Source data >>
<<<<

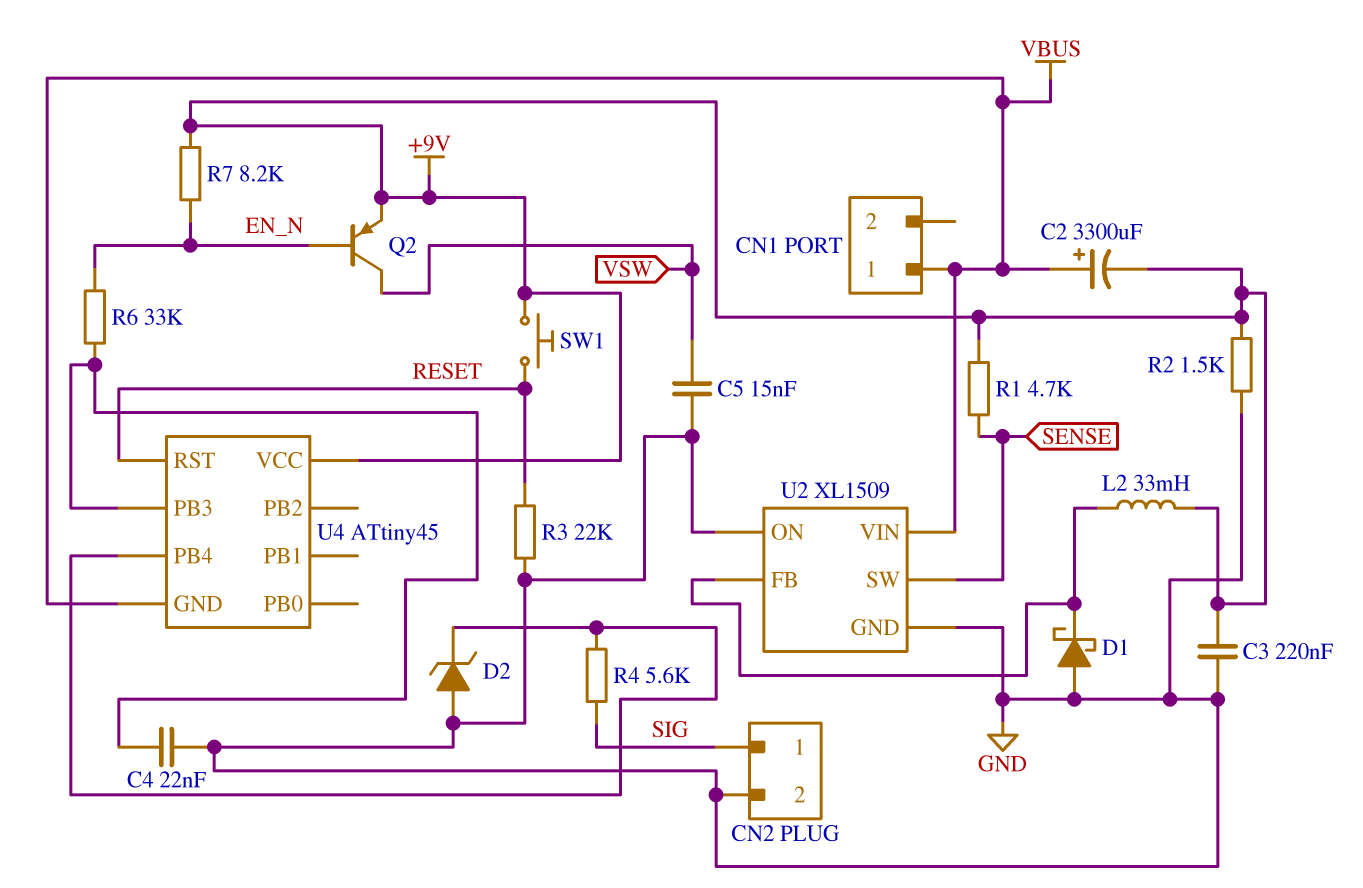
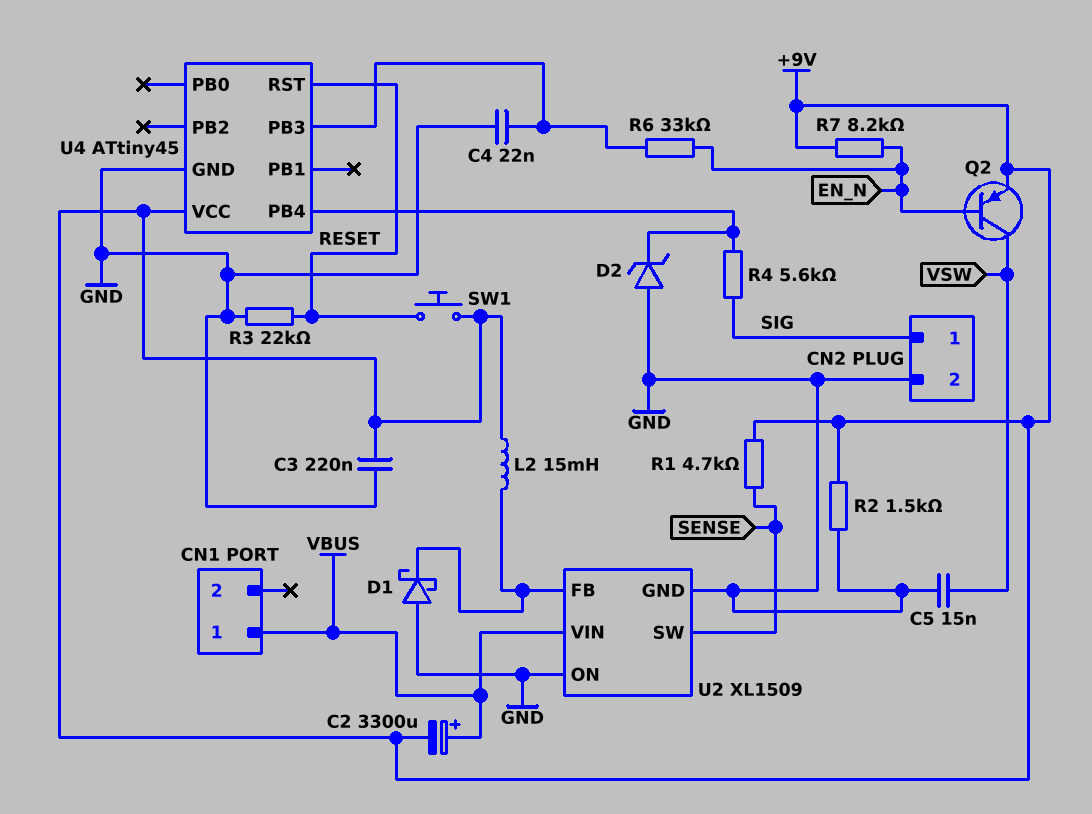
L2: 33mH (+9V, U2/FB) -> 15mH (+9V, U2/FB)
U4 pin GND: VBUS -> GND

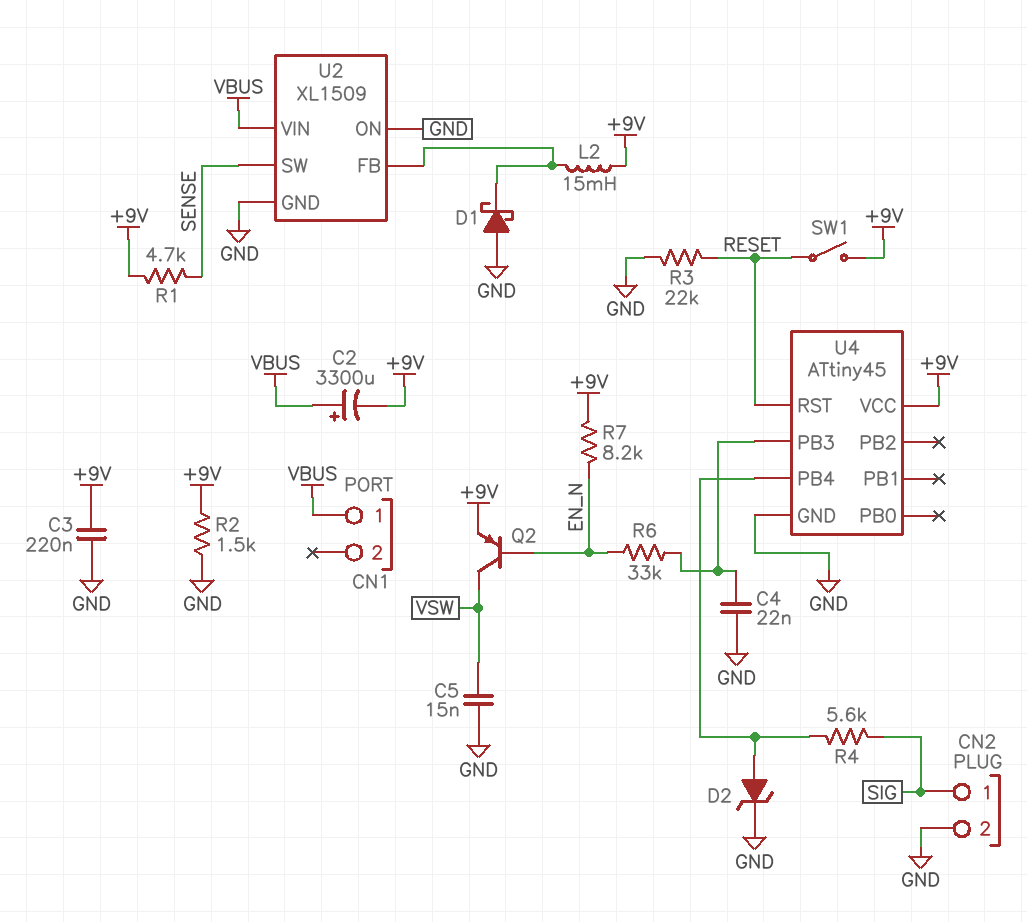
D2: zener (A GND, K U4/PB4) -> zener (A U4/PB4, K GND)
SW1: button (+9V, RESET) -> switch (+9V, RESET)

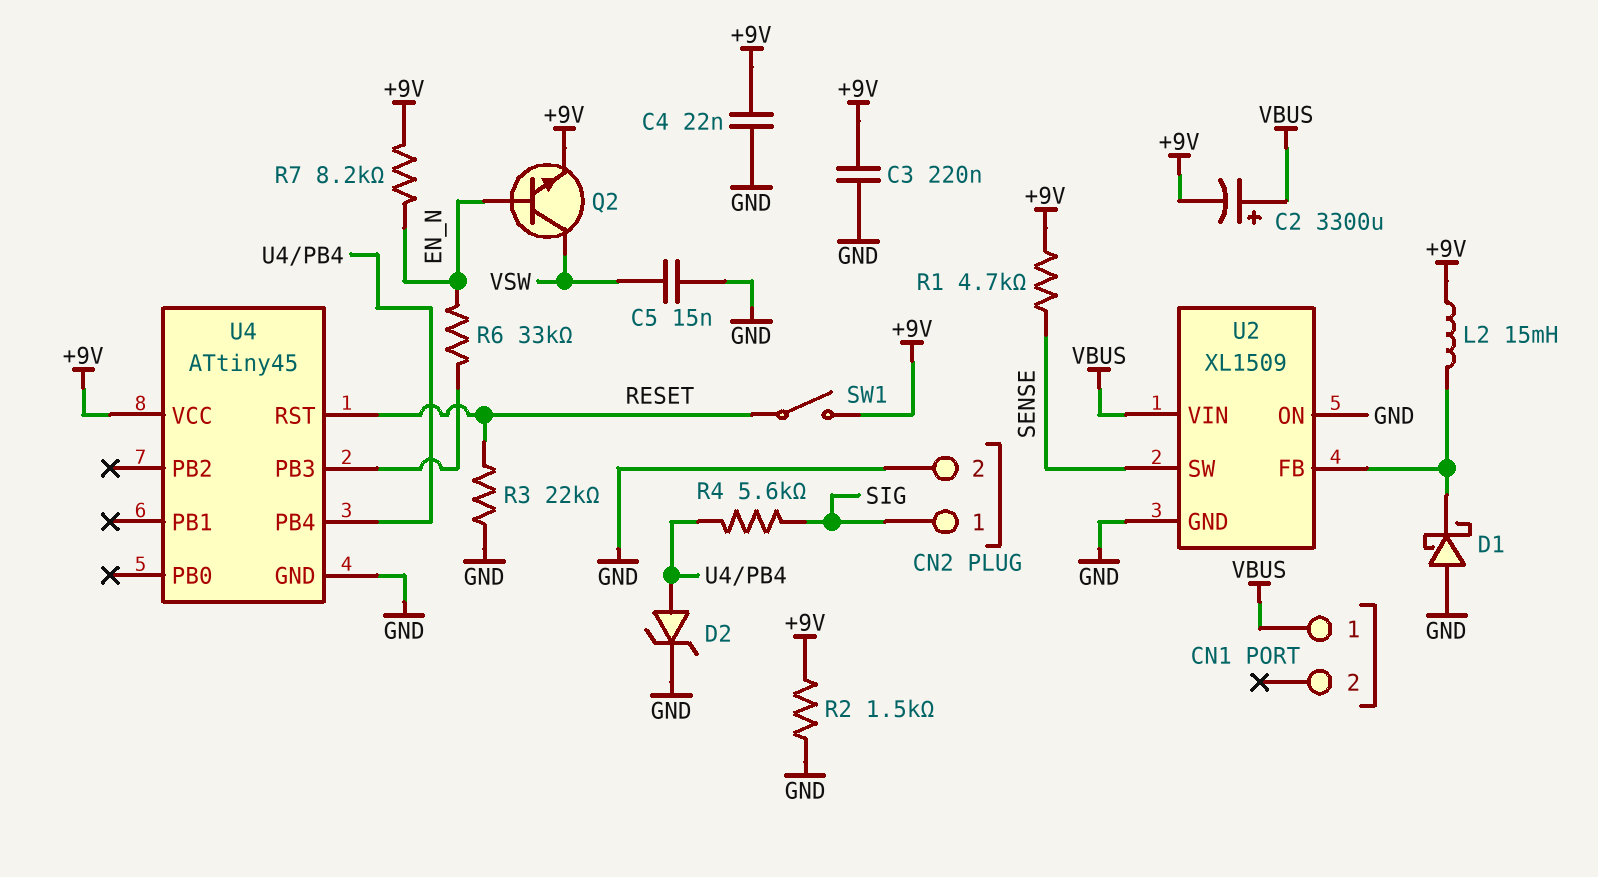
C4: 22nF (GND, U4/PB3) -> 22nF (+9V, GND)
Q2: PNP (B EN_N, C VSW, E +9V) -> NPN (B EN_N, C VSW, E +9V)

>>>>

What you have to do >> Excluding the pictures, output every entry above without alteration.

Finished exercise >>
L2: 33mH (+9V, U2/FB) -> 15mH (+9V, U2/FB)
U4 pin GND: VBUS -> GND

D2: zener (A GND, K U4/PB4) -> zener (A U4/PB4, K GND)
SW1: button (+9V, RESET) -> switch (+9V, RESET)

C4: 22nF (GND, U4/PB3) -> 22nF (+9V, GND)
Q2: PNP (B EN_N, C VSW, E +9V) -> NPN (B EN_N, C VSW, E +9V)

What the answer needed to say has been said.